» What needs to be done
For each entry, return the text exactly and omit any image.

» Listed entries
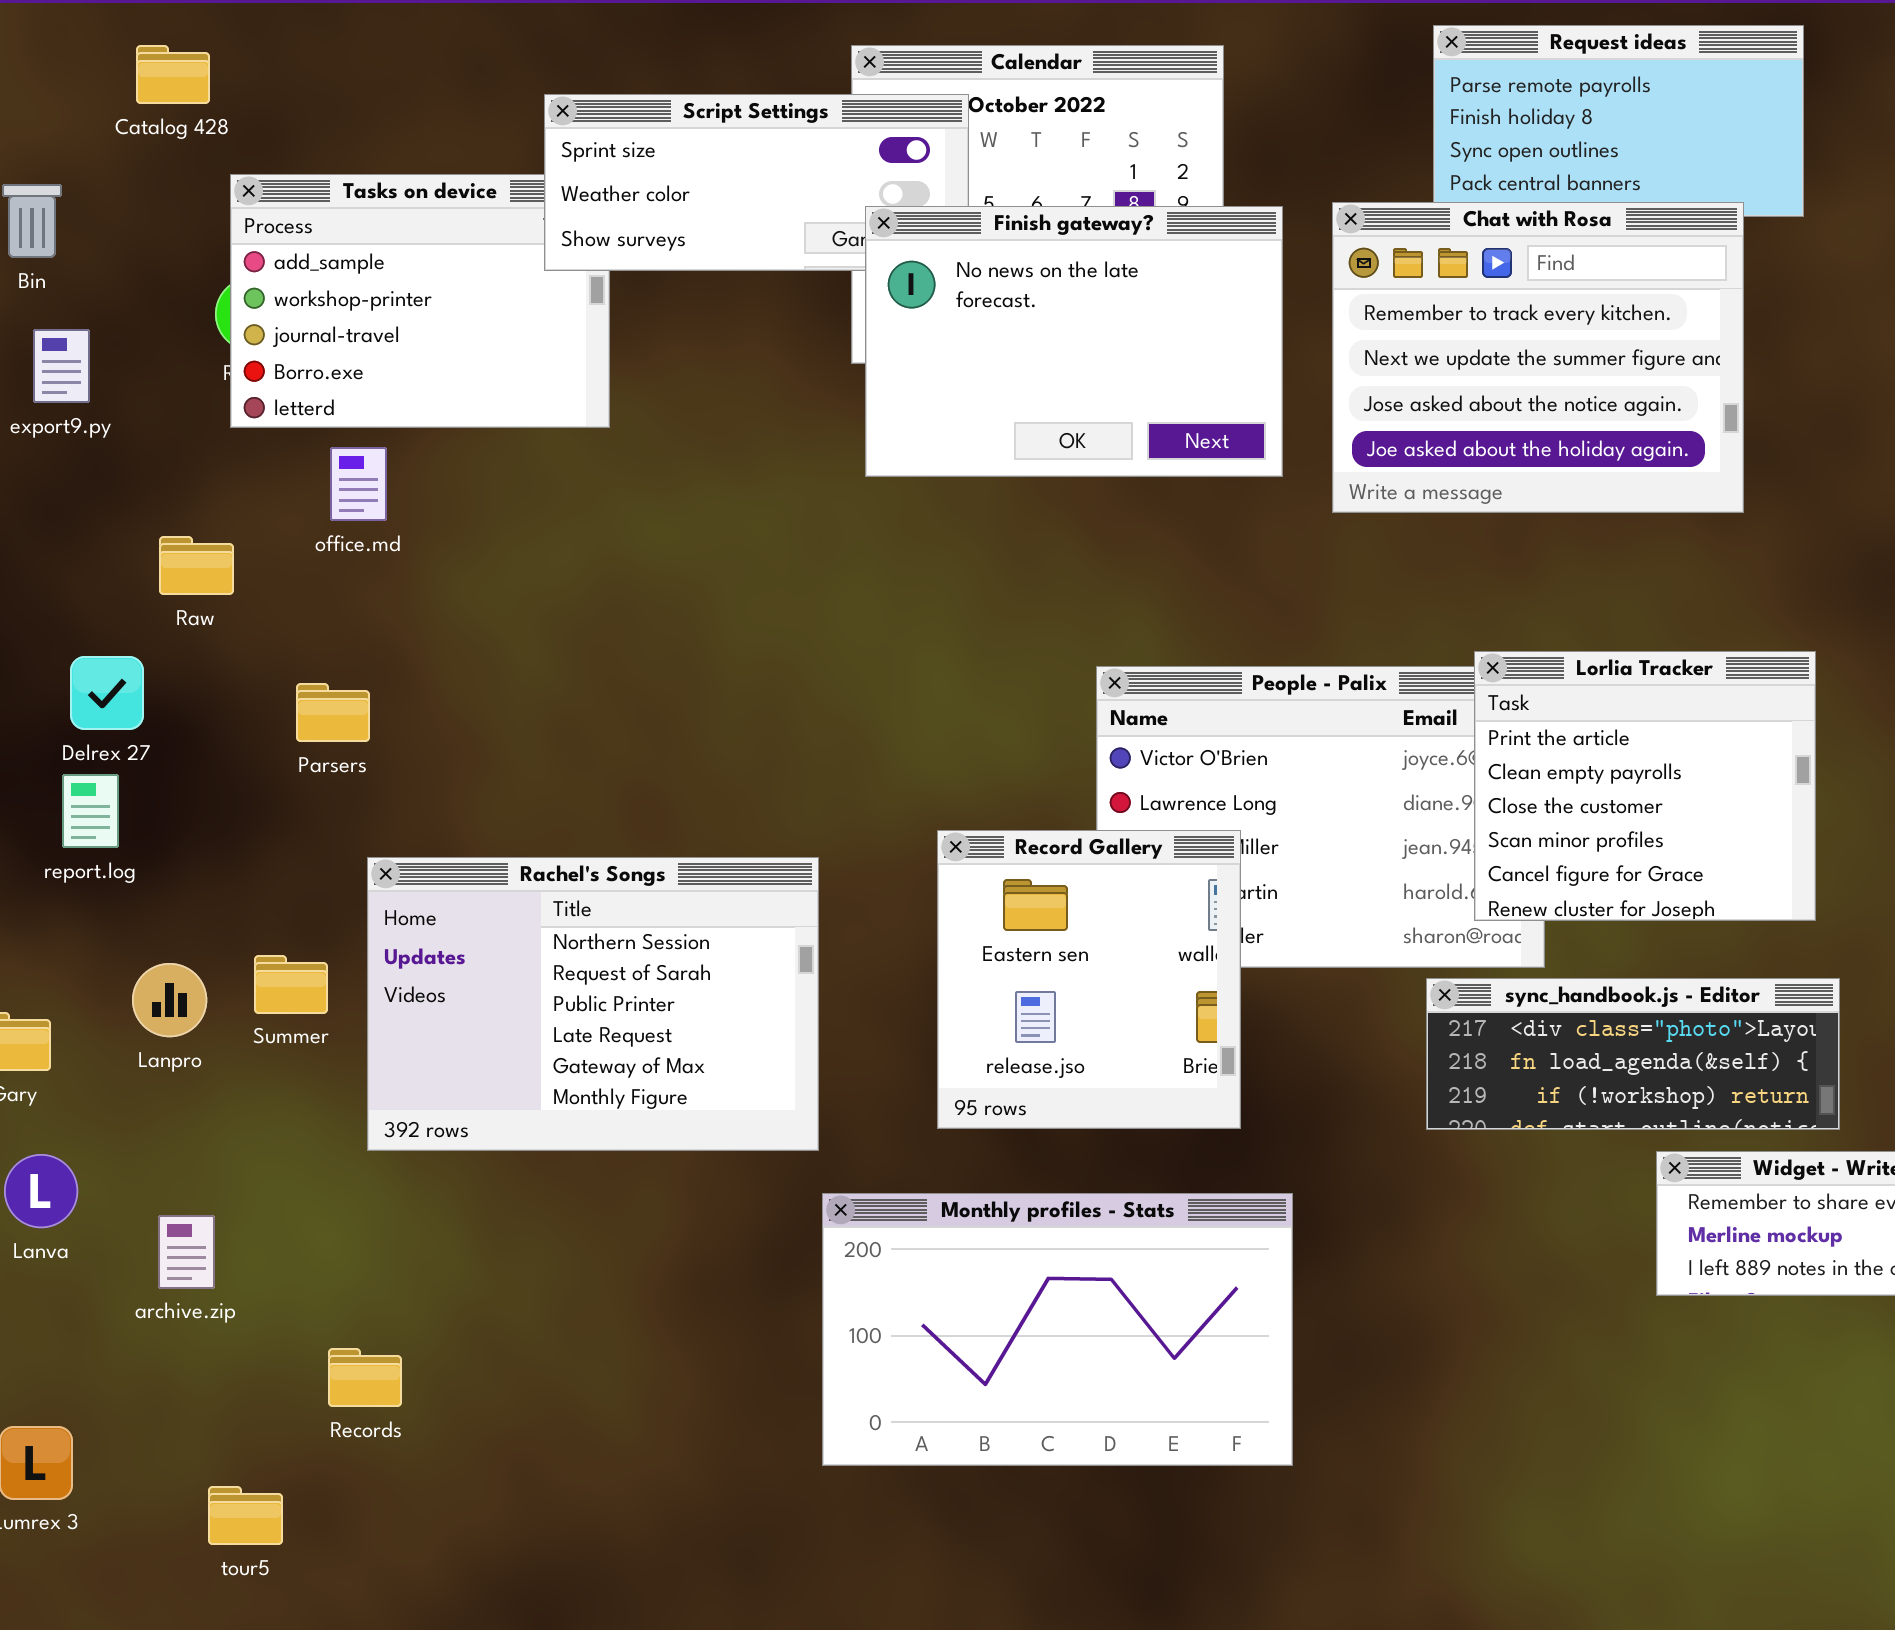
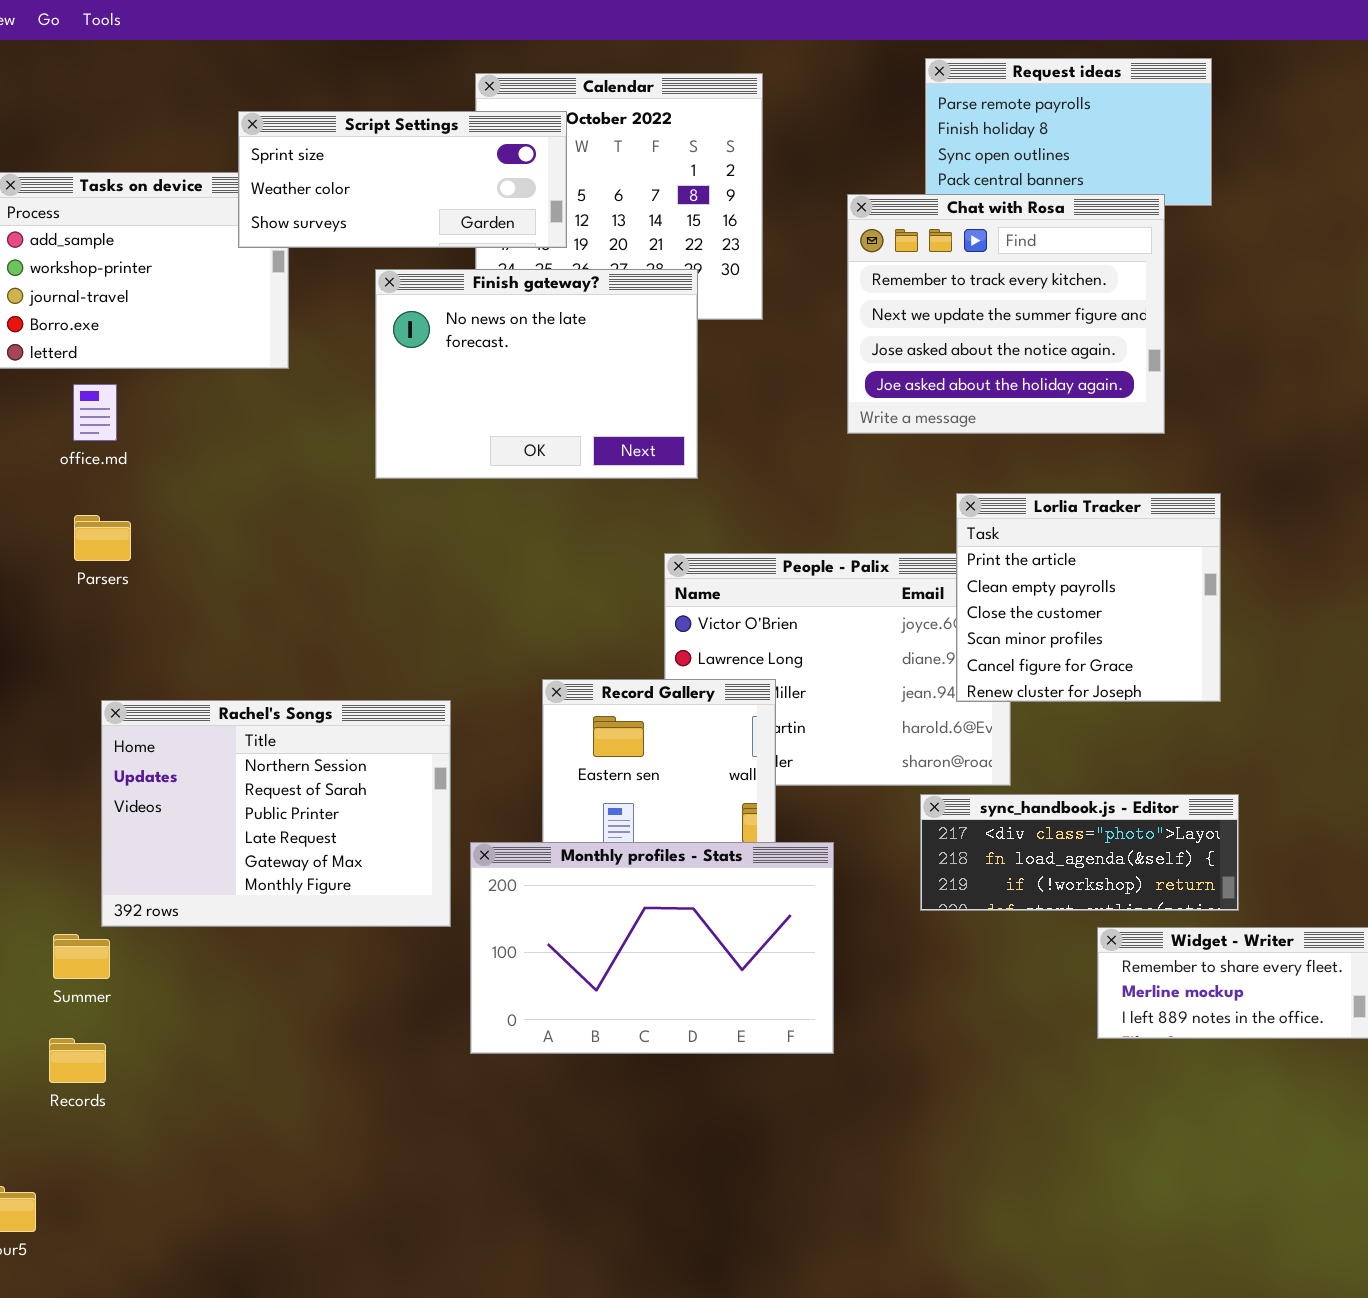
Finish gateway?: [865,206,1283,477] -> [375,269,698,479], moved
Lorlia Tracker: [1474,651,1816,921] -> [956,493,1221,702], moved
Parsers: [296,683,370,742] -> [74,515,131,561], moved
Summer: [254,955,328,1014] -> [53,934,110,979], moved
Monthly profiles - Stats: [822,1193,1293,1466] -> [470,842,834,1054], moved
Records: [328,1348,402,1407] -> [49,1038,106,1083], moved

» Result
Finish gateway?: [865,206,1283,477] -> [375,269,698,479], moved
Lorlia Tracker: [1474,651,1816,921] -> [956,493,1221,702], moved
Parsers: [296,683,370,742] -> [74,515,131,561], moved
Summer: [254,955,328,1014] -> [53,934,110,979], moved
Monthly profiles - Stats: [822,1193,1293,1466] -> [470,842,834,1054], moved
Records: [328,1348,402,1407] -> [49,1038,106,1083], moved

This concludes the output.